Segment Open
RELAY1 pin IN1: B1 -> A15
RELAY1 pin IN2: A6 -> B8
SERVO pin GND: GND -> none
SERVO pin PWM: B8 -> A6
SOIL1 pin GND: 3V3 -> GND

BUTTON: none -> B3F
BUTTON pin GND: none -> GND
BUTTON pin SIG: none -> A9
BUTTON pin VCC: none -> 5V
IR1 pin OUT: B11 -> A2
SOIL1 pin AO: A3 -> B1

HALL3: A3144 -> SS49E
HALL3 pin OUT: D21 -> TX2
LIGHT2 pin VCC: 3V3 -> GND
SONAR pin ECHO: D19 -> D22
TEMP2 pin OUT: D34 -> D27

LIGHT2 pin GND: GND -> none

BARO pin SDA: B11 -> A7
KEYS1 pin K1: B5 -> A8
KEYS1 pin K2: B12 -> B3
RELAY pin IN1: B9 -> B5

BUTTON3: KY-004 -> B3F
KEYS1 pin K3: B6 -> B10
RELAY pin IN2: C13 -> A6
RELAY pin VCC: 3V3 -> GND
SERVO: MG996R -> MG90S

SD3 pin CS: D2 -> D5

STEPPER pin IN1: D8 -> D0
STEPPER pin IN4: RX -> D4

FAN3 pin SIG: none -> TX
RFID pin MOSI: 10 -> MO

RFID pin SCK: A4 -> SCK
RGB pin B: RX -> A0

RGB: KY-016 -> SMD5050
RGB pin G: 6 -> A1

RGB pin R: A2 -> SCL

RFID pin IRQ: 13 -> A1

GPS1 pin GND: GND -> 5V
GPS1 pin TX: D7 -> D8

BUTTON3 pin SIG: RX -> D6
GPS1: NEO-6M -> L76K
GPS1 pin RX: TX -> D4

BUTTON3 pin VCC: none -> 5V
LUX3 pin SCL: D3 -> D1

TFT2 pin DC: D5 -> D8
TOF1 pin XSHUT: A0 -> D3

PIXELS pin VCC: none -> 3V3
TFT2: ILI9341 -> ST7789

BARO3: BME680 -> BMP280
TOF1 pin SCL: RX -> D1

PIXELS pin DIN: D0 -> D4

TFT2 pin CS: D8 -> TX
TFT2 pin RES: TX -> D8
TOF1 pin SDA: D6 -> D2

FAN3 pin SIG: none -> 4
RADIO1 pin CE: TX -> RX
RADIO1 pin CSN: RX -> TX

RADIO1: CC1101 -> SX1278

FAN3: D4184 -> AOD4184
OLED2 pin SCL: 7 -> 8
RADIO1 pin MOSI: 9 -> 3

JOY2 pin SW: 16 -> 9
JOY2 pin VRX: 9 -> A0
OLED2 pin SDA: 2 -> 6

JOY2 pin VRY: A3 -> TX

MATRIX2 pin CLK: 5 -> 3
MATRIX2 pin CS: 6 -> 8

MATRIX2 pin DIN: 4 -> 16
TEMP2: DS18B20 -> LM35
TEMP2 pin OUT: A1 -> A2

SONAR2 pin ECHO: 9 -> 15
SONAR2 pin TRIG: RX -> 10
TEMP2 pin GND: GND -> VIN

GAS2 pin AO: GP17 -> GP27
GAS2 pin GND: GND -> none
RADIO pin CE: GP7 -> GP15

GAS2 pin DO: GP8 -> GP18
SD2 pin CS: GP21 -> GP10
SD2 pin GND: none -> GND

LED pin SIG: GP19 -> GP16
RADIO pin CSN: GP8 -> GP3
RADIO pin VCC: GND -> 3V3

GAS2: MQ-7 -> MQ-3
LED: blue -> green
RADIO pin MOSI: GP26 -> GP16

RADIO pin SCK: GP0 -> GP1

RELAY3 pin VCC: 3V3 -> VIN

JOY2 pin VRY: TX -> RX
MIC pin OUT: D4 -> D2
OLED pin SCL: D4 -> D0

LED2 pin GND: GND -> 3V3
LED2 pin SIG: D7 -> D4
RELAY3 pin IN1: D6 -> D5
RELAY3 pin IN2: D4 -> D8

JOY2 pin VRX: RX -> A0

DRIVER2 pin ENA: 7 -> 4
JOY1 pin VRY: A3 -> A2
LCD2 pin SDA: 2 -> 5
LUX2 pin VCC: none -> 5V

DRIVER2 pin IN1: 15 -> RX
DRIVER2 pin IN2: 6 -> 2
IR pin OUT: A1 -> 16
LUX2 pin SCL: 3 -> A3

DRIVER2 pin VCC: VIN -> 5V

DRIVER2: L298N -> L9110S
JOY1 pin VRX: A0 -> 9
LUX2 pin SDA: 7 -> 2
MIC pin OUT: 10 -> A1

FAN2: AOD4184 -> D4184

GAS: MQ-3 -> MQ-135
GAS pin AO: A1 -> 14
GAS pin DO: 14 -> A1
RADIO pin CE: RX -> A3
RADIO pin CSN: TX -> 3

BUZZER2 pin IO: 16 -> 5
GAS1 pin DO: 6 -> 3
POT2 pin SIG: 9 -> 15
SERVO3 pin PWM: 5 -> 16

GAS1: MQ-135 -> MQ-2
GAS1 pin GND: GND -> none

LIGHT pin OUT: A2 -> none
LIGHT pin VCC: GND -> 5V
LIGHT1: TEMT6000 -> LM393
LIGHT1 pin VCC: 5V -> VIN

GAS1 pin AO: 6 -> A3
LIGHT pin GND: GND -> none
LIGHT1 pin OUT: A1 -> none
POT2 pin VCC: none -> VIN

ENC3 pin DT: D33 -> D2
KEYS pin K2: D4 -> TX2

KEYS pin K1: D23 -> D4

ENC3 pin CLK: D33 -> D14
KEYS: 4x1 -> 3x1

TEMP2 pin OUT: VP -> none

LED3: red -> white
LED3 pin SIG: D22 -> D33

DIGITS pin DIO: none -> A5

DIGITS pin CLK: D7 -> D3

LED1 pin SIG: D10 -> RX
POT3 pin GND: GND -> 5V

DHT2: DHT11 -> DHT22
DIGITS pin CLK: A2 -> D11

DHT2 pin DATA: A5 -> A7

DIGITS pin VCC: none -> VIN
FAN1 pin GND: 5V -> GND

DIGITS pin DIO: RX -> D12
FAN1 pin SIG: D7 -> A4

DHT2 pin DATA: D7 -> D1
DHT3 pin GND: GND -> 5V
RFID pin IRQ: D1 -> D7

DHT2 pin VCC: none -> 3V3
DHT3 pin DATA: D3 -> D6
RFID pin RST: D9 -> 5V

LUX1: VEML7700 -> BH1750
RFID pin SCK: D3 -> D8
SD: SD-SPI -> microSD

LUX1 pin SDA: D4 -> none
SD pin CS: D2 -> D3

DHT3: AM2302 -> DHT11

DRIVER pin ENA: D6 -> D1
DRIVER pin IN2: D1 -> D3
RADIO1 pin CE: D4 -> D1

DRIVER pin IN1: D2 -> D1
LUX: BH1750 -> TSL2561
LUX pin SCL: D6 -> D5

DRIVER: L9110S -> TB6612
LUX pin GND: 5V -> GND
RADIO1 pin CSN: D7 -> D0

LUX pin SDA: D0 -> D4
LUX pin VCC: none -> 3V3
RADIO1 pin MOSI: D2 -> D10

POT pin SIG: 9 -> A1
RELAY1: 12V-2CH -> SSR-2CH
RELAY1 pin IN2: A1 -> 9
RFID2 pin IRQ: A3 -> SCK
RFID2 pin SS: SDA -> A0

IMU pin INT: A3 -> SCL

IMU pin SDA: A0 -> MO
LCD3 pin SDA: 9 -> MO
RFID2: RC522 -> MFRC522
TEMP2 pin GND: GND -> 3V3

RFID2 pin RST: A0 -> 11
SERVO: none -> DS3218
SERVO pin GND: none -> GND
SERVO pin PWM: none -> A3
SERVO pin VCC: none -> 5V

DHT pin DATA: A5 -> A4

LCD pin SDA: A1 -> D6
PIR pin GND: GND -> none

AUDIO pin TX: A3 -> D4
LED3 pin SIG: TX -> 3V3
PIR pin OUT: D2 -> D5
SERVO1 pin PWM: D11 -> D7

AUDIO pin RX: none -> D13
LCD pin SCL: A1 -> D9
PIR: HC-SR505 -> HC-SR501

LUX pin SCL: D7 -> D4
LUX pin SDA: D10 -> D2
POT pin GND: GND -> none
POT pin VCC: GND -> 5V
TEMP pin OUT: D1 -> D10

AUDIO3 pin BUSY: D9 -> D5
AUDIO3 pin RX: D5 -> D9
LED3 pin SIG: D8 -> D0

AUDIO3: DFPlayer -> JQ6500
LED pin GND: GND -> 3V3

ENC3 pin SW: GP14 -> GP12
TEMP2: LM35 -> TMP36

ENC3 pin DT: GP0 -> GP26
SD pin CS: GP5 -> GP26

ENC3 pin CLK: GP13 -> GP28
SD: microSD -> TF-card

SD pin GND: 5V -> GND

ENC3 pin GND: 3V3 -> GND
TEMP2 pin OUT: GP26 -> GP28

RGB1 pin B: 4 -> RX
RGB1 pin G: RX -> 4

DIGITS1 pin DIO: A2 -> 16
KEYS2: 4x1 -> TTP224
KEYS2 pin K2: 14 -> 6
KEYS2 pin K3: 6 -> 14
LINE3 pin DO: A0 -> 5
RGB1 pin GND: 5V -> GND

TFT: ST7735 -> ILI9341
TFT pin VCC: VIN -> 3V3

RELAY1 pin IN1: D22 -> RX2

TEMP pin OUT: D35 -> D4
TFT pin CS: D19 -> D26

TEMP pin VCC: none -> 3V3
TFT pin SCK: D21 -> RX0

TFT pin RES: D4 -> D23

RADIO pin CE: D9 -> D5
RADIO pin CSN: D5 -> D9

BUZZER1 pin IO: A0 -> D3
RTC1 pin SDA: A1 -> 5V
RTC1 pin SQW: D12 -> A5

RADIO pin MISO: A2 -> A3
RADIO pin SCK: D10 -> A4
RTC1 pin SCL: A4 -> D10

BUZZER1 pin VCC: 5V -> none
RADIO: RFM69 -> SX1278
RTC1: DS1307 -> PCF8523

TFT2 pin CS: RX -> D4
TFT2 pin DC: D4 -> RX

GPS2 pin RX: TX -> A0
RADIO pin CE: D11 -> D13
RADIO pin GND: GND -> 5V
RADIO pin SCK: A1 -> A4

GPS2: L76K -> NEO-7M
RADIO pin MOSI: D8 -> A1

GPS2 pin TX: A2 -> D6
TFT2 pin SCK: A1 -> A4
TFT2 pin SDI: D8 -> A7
Segment Closed
TASK ITEM
The lines from the top of the data above down to the line containing "SONAR pin ECHO: D19 -> D22" are to be copied exactly; no other line should appear.

TASK OUTPUT
RELAY1 pin IN1: B1 -> A15
RELAY1 pin IN2: A6 -> B8
SERVO pin GND: GND -> none
SERVO pin PWM: B8 -> A6
SOIL1 pin GND: 3V3 -> GND

BUTTON: none -> B3F
BUTTON pin GND: none -> GND
BUTTON pin SIG: none -> A9
BUTTON pin VCC: none -> 5V
IR1 pin OUT: B11 -> A2
SOIL1 pin AO: A3 -> B1

HALL3: A3144 -> SS49E
HALL3 pin OUT: D21 -> TX2
LIGHT2 pin VCC: 3V3 -> GND
SONAR pin ECHO: D19 -> D22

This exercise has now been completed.